#### Extracted data ####

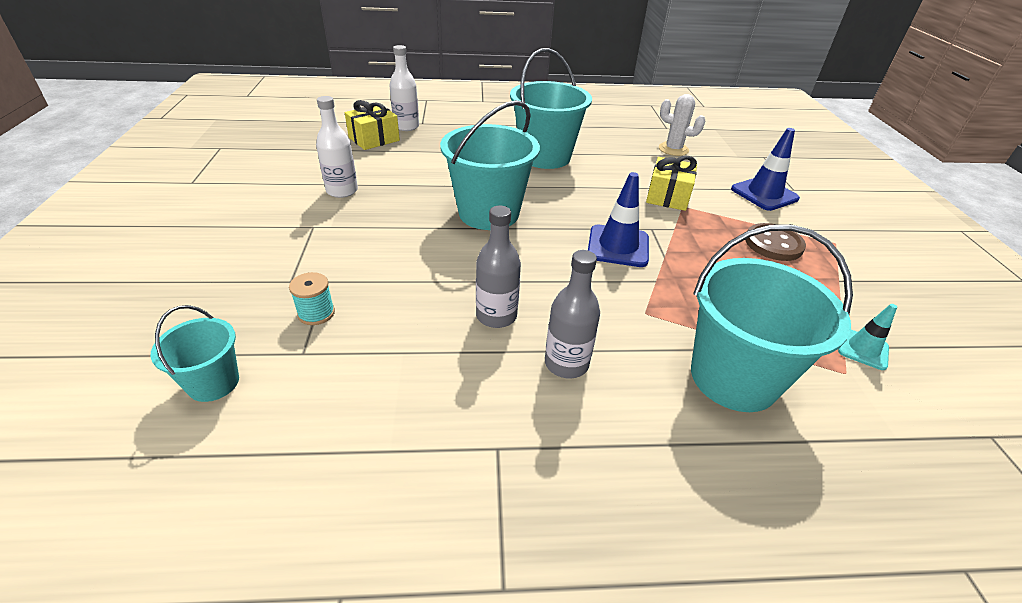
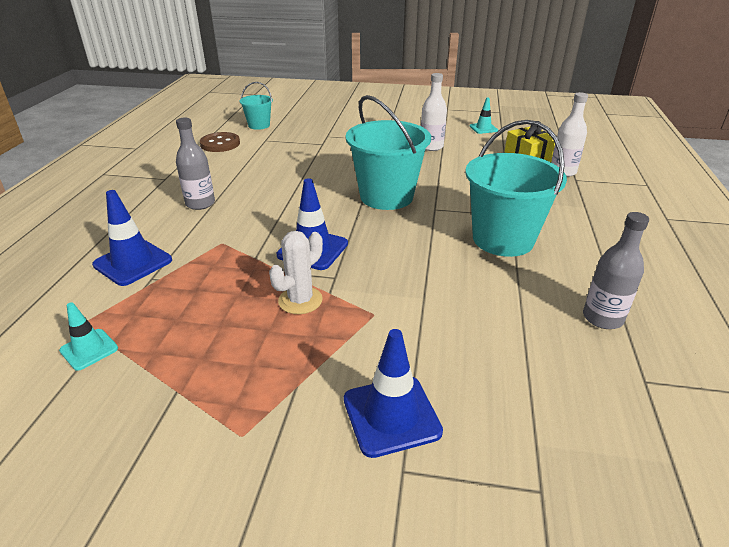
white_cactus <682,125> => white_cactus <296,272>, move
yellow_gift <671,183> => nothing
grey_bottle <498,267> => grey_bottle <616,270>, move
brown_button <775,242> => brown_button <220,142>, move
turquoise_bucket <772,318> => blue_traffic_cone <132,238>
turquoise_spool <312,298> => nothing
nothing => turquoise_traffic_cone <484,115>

####

> **What you are asked to do**
Extract every line from the one containing "yellow_gift <671,183> => nothing" to the end of the entries, including both of those lines, exactly as given and with nothing added.

> **Solved problem**
yellow_gift <671,183> => nothing
grey_bottle <498,267> => grey_bottle <616,270>, move
brown_button <775,242> => brown_button <220,142>, move
turquoise_bucket <772,318> => blue_traffic_cone <132,238>
turquoise_spool <312,298> => nothing
nothing => turquoise_traffic_cone <484,115>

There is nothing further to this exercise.